— BEGIN GIVEN INFORMATION —

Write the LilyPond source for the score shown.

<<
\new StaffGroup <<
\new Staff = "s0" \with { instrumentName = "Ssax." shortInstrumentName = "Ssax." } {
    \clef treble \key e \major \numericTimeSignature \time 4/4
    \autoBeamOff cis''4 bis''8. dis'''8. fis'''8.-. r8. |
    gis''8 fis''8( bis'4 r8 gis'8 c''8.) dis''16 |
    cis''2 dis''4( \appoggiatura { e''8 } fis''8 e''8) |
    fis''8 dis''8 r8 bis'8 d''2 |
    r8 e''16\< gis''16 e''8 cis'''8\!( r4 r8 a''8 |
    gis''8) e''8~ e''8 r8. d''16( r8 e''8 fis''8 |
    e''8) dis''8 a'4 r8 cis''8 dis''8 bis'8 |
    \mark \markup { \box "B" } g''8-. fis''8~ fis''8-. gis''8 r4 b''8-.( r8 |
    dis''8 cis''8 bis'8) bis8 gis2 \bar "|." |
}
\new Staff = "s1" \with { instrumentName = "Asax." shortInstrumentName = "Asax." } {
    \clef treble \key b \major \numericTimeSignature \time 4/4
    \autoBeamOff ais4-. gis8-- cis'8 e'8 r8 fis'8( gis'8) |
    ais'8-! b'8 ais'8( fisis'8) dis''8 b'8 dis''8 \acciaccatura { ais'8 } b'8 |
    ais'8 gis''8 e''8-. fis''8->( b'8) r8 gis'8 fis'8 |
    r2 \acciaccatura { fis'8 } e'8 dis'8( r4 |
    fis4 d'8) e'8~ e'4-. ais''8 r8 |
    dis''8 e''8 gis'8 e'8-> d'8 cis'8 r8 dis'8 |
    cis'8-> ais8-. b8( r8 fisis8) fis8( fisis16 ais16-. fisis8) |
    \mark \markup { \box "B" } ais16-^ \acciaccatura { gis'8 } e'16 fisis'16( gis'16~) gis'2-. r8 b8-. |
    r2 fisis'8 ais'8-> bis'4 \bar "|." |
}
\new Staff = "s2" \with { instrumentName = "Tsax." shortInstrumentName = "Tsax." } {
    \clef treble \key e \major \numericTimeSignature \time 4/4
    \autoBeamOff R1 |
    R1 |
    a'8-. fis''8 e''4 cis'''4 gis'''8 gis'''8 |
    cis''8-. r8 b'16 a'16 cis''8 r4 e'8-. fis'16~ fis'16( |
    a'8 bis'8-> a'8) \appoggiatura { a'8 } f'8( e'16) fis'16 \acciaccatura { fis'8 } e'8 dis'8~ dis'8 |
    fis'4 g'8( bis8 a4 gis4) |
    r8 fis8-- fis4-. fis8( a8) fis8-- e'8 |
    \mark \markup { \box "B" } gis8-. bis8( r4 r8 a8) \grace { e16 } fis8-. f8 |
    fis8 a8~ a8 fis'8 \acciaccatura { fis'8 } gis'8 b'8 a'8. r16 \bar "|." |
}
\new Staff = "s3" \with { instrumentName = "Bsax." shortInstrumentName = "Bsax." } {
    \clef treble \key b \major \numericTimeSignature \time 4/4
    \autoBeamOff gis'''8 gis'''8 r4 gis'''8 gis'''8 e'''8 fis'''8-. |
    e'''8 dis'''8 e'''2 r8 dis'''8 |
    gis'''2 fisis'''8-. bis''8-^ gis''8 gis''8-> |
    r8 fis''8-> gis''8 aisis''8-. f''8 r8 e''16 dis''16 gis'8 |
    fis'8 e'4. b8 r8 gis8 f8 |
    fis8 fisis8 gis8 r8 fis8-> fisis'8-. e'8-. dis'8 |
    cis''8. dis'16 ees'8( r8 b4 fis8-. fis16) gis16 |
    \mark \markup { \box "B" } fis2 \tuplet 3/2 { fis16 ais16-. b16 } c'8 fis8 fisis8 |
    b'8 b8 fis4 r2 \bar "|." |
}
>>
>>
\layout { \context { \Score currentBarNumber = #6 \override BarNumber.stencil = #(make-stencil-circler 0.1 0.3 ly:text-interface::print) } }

— END GIVEN INFORMATION —

### TASK STATEMENT
State how many lines in the data above contain the string "shortInstrumentName". Reply with the number alone.

### RESULT OF THIS EXERCISE
4